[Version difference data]
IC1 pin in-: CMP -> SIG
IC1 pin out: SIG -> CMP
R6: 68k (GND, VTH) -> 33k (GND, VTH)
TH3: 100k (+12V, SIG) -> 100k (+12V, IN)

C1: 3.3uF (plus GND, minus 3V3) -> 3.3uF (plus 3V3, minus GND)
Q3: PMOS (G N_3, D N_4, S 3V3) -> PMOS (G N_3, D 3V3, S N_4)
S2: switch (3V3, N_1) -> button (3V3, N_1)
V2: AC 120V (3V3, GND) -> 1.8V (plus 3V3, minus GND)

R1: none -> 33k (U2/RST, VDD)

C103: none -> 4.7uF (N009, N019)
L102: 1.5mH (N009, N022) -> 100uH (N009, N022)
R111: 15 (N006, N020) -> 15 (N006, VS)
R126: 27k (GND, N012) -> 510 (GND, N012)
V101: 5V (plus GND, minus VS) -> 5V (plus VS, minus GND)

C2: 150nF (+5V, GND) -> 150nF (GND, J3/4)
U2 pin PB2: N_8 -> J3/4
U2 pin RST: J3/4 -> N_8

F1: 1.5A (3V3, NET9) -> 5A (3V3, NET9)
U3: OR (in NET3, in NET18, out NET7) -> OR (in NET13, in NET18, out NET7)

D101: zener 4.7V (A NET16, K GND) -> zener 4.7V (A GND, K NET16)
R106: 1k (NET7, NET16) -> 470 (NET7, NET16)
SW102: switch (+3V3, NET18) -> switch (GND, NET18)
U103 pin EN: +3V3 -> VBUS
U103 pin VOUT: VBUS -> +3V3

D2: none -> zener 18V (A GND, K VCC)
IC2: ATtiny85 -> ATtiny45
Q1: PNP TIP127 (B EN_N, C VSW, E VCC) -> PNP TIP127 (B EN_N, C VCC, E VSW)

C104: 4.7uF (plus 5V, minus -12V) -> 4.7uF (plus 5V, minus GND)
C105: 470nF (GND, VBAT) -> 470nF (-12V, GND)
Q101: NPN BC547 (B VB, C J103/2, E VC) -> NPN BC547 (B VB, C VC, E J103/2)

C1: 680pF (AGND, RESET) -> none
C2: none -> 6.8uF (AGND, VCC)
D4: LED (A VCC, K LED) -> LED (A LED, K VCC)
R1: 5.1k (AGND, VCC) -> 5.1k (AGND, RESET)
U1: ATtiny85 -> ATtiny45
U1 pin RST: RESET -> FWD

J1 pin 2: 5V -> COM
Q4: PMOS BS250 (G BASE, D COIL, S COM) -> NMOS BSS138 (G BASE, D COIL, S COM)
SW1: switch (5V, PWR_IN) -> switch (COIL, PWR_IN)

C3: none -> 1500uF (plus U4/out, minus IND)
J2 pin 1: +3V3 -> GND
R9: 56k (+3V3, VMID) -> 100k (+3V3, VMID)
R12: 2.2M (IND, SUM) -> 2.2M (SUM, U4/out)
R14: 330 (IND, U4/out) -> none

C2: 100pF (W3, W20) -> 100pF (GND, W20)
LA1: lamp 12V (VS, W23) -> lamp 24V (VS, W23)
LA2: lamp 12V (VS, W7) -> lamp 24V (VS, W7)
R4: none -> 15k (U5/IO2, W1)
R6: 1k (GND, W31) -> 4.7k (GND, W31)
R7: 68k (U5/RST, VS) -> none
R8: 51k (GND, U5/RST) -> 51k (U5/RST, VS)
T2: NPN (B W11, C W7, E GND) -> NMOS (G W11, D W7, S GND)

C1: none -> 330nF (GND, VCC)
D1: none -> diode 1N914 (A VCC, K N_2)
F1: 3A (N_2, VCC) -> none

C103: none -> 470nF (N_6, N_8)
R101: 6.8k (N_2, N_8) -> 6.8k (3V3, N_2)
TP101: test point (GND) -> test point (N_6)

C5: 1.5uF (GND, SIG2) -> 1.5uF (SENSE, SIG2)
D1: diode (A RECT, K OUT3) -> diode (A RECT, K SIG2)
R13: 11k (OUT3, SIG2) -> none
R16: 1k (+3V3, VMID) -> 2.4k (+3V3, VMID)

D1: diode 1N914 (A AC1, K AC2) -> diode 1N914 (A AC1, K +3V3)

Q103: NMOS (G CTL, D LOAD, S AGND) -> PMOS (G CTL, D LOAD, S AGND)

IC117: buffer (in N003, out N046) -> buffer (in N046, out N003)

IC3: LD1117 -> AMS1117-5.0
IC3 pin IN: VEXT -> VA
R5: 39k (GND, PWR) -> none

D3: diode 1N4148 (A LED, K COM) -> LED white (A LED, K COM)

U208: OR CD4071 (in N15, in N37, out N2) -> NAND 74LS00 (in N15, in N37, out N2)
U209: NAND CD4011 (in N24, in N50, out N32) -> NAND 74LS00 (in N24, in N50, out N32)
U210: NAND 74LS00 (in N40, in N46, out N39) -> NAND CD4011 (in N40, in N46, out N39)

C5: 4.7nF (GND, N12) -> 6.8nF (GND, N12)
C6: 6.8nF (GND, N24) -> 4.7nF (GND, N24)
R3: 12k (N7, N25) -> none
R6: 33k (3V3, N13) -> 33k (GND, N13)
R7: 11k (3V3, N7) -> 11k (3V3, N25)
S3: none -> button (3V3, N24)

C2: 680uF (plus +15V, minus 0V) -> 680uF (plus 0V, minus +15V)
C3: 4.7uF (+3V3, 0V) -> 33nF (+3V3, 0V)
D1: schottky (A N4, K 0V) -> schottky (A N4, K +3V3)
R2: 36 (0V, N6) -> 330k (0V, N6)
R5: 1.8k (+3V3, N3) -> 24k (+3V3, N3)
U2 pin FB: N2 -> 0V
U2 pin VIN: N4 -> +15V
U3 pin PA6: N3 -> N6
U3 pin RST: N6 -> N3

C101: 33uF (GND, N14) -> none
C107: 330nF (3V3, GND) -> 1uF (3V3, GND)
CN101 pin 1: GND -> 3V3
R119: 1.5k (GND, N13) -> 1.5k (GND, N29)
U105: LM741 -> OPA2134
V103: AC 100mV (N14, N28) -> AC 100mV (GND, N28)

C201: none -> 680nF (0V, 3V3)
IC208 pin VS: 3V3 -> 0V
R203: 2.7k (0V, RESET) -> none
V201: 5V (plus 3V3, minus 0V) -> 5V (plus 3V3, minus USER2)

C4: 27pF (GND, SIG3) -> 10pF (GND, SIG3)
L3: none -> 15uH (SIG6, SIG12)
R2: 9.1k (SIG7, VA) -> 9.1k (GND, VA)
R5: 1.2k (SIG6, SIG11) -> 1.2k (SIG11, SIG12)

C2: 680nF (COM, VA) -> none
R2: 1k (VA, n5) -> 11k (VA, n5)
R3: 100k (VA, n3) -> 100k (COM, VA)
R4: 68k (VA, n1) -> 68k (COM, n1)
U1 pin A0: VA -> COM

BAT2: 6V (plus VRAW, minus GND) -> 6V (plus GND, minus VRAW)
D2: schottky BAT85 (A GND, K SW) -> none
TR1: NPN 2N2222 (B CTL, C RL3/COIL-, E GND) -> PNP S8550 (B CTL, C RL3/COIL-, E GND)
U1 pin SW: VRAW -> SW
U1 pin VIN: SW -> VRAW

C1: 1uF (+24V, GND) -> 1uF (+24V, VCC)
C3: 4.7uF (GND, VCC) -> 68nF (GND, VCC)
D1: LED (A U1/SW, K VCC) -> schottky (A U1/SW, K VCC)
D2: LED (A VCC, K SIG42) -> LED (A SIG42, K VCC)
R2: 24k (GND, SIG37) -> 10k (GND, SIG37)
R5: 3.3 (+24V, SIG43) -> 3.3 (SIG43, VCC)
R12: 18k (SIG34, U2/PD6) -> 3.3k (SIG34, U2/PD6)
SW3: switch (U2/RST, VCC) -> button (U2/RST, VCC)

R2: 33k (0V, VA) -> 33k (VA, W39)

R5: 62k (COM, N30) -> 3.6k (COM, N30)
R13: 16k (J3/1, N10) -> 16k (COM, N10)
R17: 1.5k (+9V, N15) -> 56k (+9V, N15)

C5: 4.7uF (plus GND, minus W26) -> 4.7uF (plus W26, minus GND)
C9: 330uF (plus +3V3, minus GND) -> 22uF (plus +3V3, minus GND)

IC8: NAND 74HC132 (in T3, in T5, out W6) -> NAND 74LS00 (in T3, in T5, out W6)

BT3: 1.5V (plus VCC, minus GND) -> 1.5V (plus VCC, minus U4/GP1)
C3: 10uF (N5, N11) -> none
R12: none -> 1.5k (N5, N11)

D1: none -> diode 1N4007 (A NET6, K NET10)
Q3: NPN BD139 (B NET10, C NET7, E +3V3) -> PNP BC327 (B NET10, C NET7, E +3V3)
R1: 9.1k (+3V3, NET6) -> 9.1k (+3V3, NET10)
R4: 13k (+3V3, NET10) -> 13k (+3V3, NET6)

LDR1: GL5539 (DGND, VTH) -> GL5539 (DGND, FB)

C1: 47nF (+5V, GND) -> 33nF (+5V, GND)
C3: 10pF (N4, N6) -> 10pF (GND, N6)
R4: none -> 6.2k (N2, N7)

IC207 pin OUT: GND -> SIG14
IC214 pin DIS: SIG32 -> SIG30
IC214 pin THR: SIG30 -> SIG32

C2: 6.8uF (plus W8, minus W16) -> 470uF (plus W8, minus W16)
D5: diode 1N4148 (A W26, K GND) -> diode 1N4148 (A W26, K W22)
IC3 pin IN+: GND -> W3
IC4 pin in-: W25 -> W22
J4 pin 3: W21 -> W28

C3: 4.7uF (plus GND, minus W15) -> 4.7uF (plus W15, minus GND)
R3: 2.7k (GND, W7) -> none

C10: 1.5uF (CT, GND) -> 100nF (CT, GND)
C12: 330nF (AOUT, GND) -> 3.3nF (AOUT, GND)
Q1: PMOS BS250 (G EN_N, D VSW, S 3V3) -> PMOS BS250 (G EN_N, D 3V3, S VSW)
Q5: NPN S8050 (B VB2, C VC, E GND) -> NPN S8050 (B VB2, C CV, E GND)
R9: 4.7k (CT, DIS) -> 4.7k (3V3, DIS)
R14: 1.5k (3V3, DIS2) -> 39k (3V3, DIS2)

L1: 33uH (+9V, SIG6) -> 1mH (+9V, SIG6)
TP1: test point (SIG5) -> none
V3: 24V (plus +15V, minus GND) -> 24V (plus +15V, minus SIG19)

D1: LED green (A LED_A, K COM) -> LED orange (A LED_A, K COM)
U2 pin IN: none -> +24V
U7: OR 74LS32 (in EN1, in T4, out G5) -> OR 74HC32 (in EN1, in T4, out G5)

__ASSIGNED TASK__. The entries above hold the needed span. Transcribe exactly the lines from the one with "V2: AC 120V" to the one with "C5: 1.5uF (GND, SIG2) -> 1.5uF (SENSE, SIG2)", both included.

__ANSWER FOR THIS EXERCISE__.
V2: AC 120V (3V3, GND) -> 1.8V (plus 3V3, minus GND)

R1: none -> 33k (U2/RST, VDD)

C103: none -> 4.7uF (N009, N019)
L102: 1.5mH (N009, N022) -> 100uH (N009, N022)
R111: 15 (N006, N020) -> 15 (N006, VS)
R126: 27k (GND, N012) -> 510 (GND, N012)
V101: 5V (plus GND, minus VS) -> 5V (plus VS, minus GND)

C2: 150nF (+5V, GND) -> 150nF (GND, J3/4)
U2 pin PB2: N_8 -> J3/4
U2 pin RST: J3/4 -> N_8

F1: 1.5A (3V3, NET9) -> 5A (3V3, NET9)
U3: OR (in NET3, in NET18, out NET7) -> OR (in NET13, in NET18, out NET7)

D101: zener 4.7V (A NET16, K GND) -> zener 4.7V (A GND, K NET16)
R106: 1k (NET7, NET16) -> 470 (NET7, NET16)
SW102: switch (+3V3, NET18) -> switch (GND, NET18)
U103 pin EN: +3V3 -> VBUS
U103 pin VOUT: VBUS -> +3V3

D2: none -> zener 18V (A GND, K VCC)
IC2: ATtiny85 -> ATtiny45
Q1: PNP TIP127 (B EN_N, C VSW, E VCC) -> PNP TIP127 (B EN_N, C VCC, E VSW)

C104: 4.7uF (plus 5V, minus -12V) -> 4.7uF (plus 5V, minus GND)
C105: 470nF (GND, VBAT) -> 470nF (-12V, GND)
Q101: NPN BC547 (B VB, C J103/2, E VC) -> NPN BC547 (B VB, C VC, E J103/2)

C1: 680pF (AGND, RESET) -> none
C2: none -> 6.8uF (AGND, VCC)
D4: LED (A VCC, K LED) -> LED (A LED, K VCC)
R1: 5.1k (AGND, VCC) -> 5.1k (AGND, RESET)
U1: ATtiny85 -> ATtiny45
U1 pin RST: RESET -> FWD

J1 pin 2: 5V -> COM
Q4: PMOS BS250 (G BASE, D COIL, S COM) -> NMOS BSS138 (G BASE, D COIL, S COM)
SW1: switch (5V, PWR_IN) -> switch (COIL, PWR_IN)

C3: none -> 1500uF (plus U4/out, minus IND)
J2 pin 1: +3V3 -> GND
R9: 56k (+3V3, VMID) -> 100k (+3V3, VMID)
R12: 2.2M (IND, SUM) -> 2.2M (SUM, U4/out)
R14: 330 (IND, U4/out) -> none

C2: 100pF (W3, W20) -> 100pF (GND, W20)
LA1: lamp 12V (VS, W23) -> lamp 24V (VS, W23)
LA2: lamp 12V (VS, W7) -> lamp 24V (VS, W7)
R4: none -> 15k (U5/IO2, W1)
R6: 1k (GND, W31) -> 4.7k (GND, W31)
R7: 68k (U5/RST, VS) -> none
R8: 51k (GND, U5/RST) -> 51k (U5/RST, VS)
T2: NPN (B W11, C W7, E GND) -> NMOS (G W11, D W7, S GND)

C1: none -> 330nF (GND, VCC)
D1: none -> diode 1N914 (A VCC, K N_2)
F1: 3A (N_2, VCC) -> none

C103: none -> 470nF (N_6, N_8)
R101: 6.8k (N_2, N_8) -> 6.8k (3V3, N_2)
TP101: test point (GND) -> test point (N_6)

C5: 1.5uF (GND, SIG2) -> 1.5uF (SENSE, SIG2)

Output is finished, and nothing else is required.